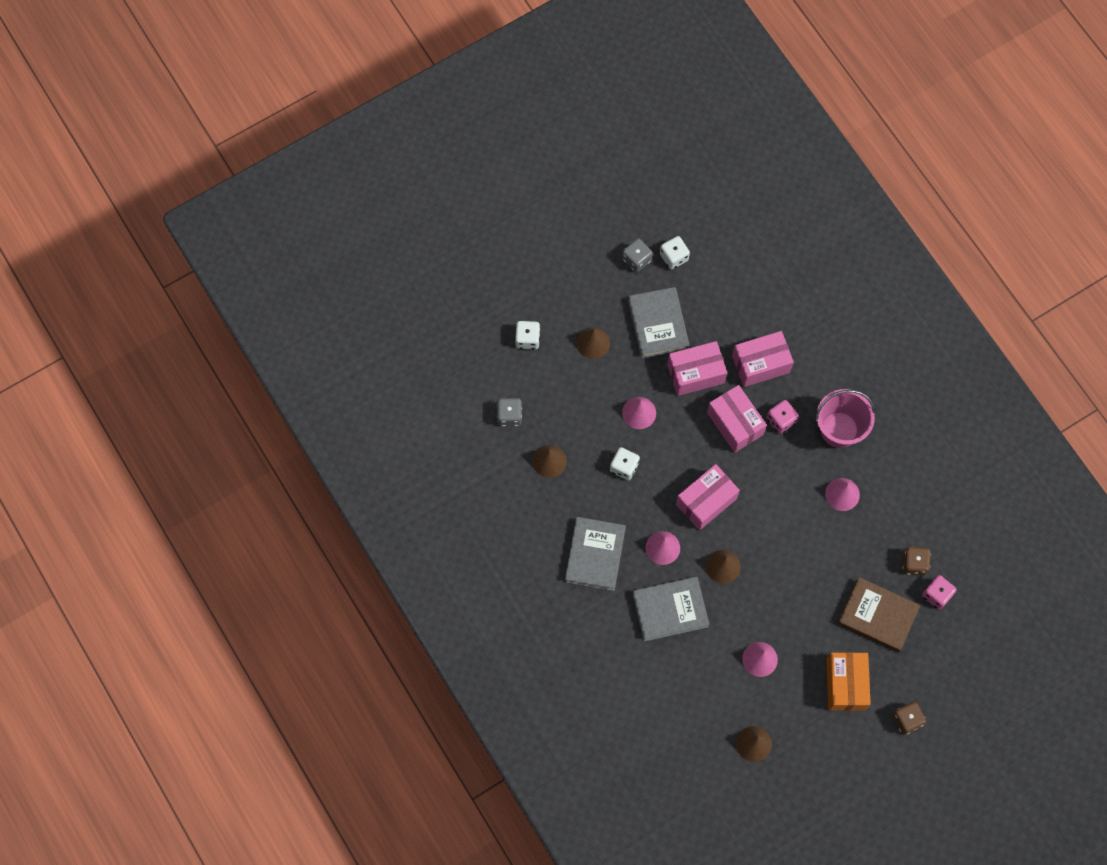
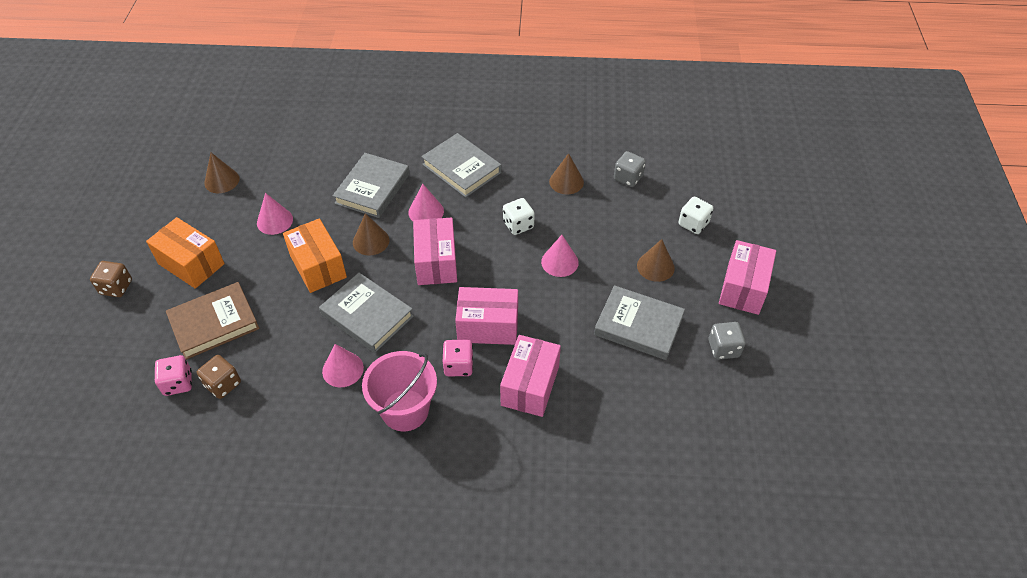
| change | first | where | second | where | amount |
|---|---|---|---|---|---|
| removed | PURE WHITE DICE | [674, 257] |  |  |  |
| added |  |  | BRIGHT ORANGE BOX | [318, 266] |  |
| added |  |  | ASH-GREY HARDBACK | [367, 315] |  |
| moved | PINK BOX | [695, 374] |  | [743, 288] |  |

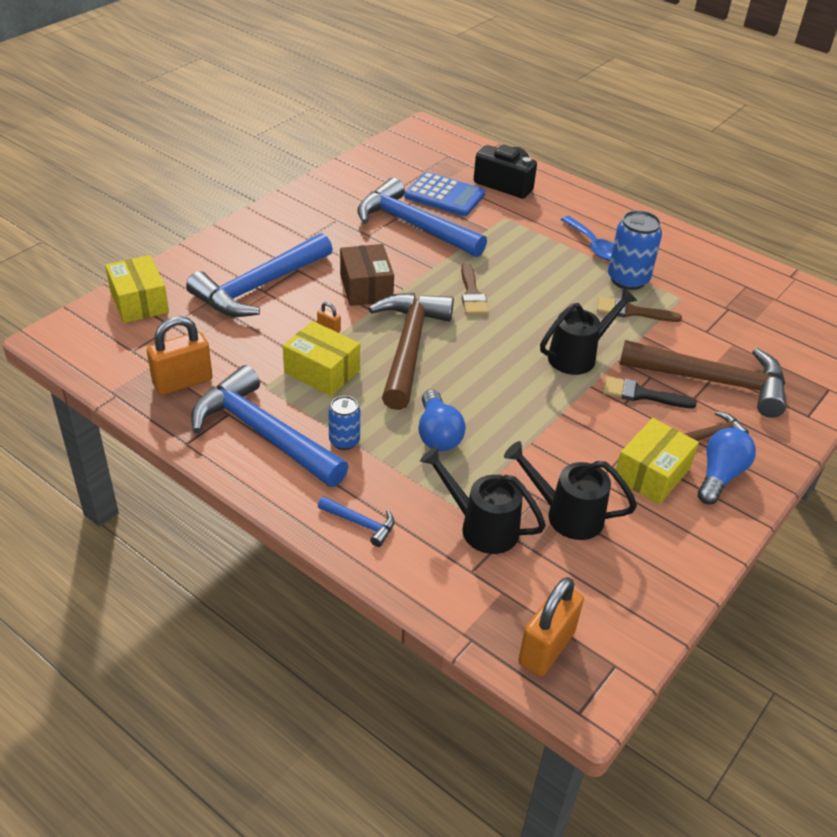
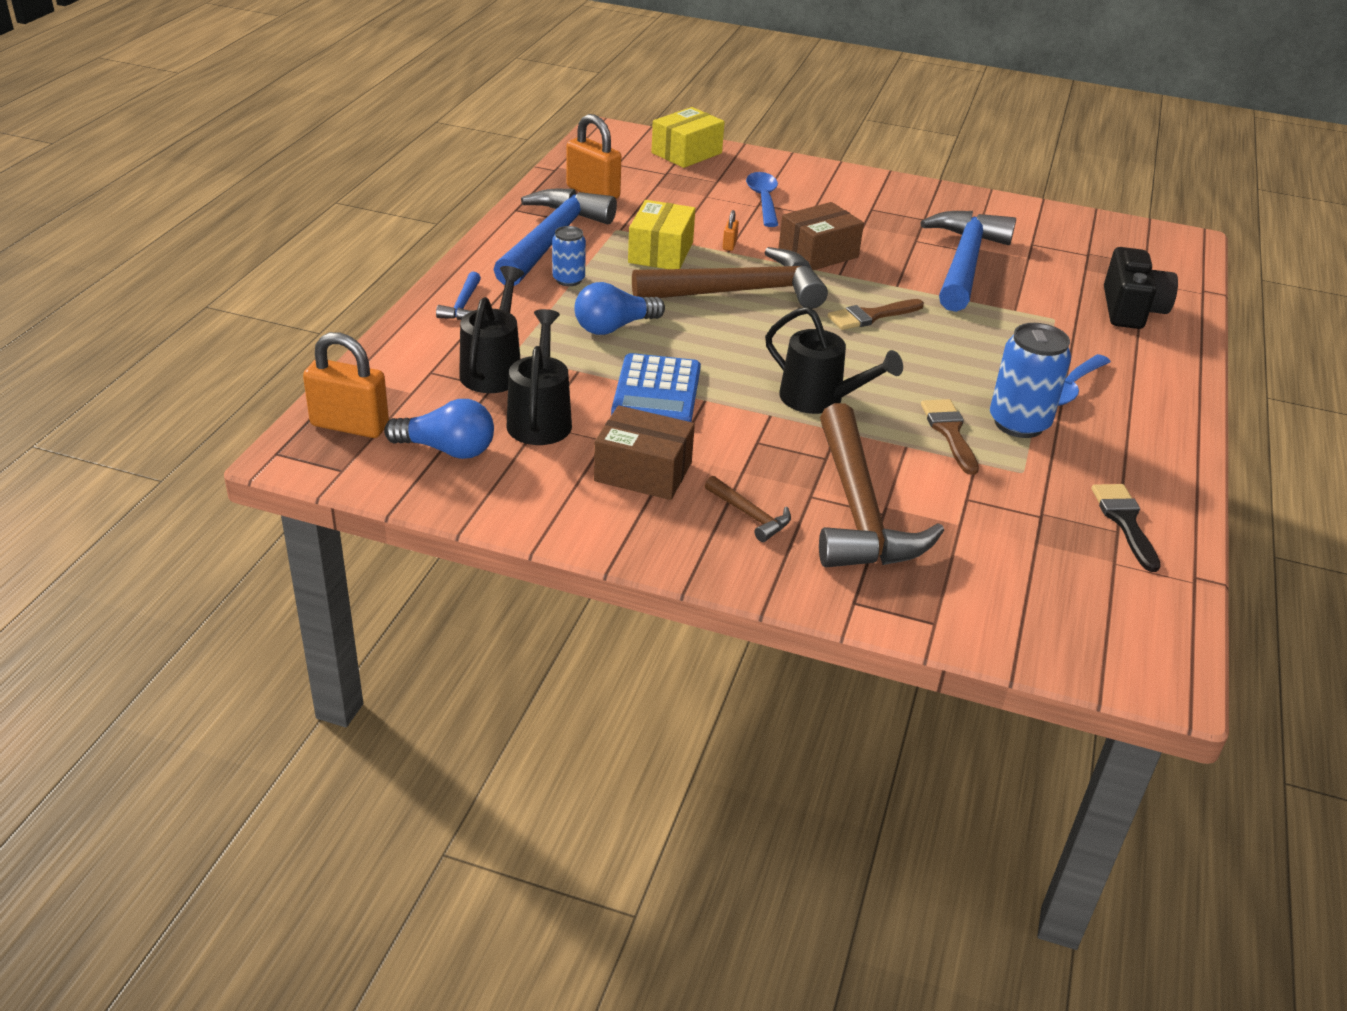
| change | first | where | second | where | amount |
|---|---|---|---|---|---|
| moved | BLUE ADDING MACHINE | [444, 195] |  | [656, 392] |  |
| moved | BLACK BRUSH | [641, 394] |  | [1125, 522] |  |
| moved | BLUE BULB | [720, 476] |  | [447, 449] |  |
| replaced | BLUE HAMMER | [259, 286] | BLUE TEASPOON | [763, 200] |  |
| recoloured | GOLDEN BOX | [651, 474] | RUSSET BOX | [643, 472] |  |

★ ★ ★ ★ ★ ★ ★

Task statement
A faithful transcription of the material, with no pictures, is the expected result.

Answer box
| change | first | where | second | where | amount |
|---|---|---|---|---|---|
| removed | PURE WHITE DICE | [674, 257] |  |  |  |
| added |  |  | BRIGHT ORANGE BOX | [318, 266] |  |
| added |  |  | ASH-GREY HARDBACK | [367, 315] |  |
| moved | PINK BOX | [695, 374] |  | [743, 288] |  |

| change | first | where | second | where | amount |
|---|---|---|---|---|---|
| moved | BLUE ADDING MACHINE | [444, 195] |  | [656, 392] |  |
| moved | BLACK BRUSH | [641, 394] |  | [1125, 522] |  |
| moved | BLUE BULB | [720, 476] |  | [447, 449] |  |
| replaced | BLUE HAMMER | [259, 286] | BLUE TEASPOON | [763, 200] |  |
| recoloured | GOLDEN BOX | [651, 474] | RUSSET BOX | [643, 472] |  |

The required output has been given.